(Excerpts from a dataset)
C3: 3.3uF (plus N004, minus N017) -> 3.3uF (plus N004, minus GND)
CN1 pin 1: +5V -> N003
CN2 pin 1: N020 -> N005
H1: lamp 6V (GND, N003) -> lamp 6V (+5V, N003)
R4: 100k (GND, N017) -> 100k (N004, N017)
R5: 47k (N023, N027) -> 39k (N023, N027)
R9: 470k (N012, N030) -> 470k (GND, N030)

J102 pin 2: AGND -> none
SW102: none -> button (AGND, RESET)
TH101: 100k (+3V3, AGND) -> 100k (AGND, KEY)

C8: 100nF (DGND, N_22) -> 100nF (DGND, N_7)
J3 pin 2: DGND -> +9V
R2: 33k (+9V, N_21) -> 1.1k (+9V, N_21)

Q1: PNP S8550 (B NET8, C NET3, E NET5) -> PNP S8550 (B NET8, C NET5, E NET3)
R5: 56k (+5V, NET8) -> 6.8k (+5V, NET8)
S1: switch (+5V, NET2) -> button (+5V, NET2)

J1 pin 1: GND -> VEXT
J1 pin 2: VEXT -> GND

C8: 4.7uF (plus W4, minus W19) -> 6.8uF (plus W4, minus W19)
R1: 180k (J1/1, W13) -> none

What the exercise asks:
All that belongs in the answer is the lines from the start of the entries above through the line containing "SW102: none -> button (AGND, RESET)", each given exactly.

The answer:
C3: 3.3uF (plus N004, minus N017) -> 3.3uF (plus N004, minus GND)
CN1 pin 1: +5V -> N003
CN2 pin 1: N020 -> N005
H1: lamp 6V (GND, N003) -> lamp 6V (+5V, N003)
R4: 100k (GND, N017) -> 100k (N004, N017)
R5: 47k (N023, N027) -> 39k (N023, N027)
R9: 470k (N012, N030) -> 470k (GND, N030)

J102 pin 2: AGND -> none
SW102: none -> button (AGND, RESET)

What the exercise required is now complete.